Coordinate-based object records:
────────────────────────────────────────
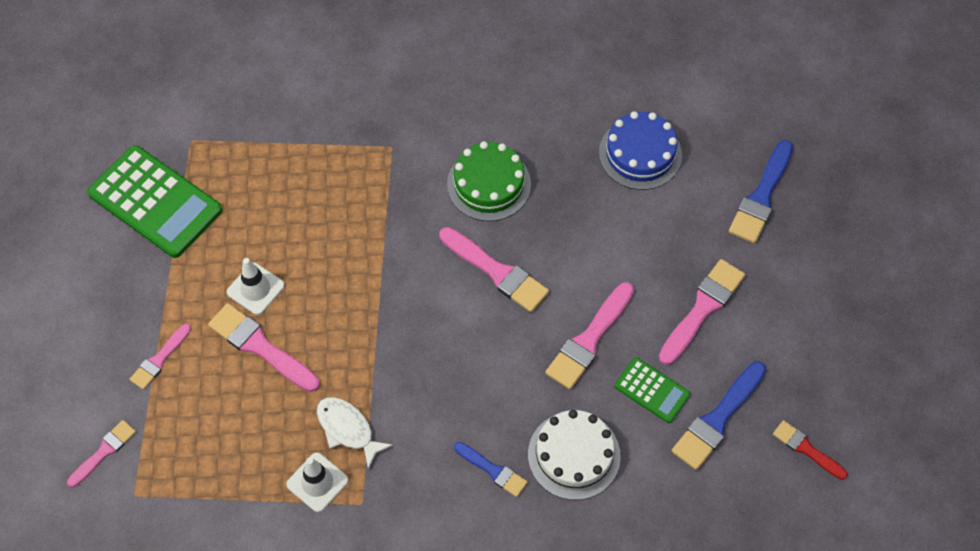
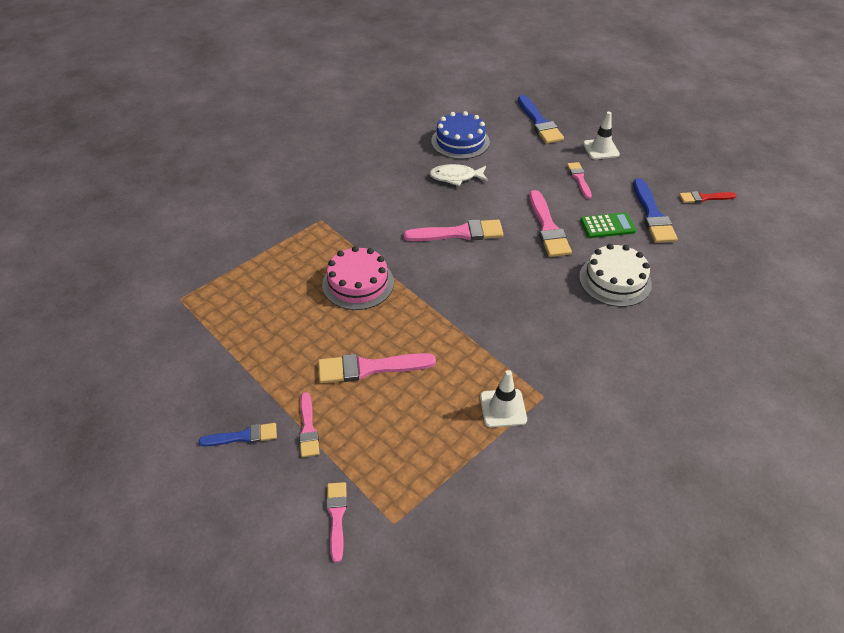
camera: 45 degrees left, 15 degrees down
green calculator [87,145,222,258] -> none
white traffic cone [227,258,285,315] -> white traffic cone moved to [583,112,620,159]
white fish [317,397,393,469] -> white fish moved to [429,164,488,186]
green cake [447,141,531,221] -> none
blue brush [454,442,528,497] -> blue brush moved to [199,423,277,446]
pink brush [659,259,745,365] -> pink brush [567,162,592,199], size x0.60
none -> pink cake [322,246,394,310]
────────────────────────────────────────
■ **WHAT THIS TASK INVOLVES**:
Report the lines above that contain "white".

■ **EXERCISE ANSWER**:
white traffic cone [227,258,285,315] -> white traffic cone moved to [583,112,620,159]
white fish [317,397,393,469] -> white fish moved to [429,164,488,186]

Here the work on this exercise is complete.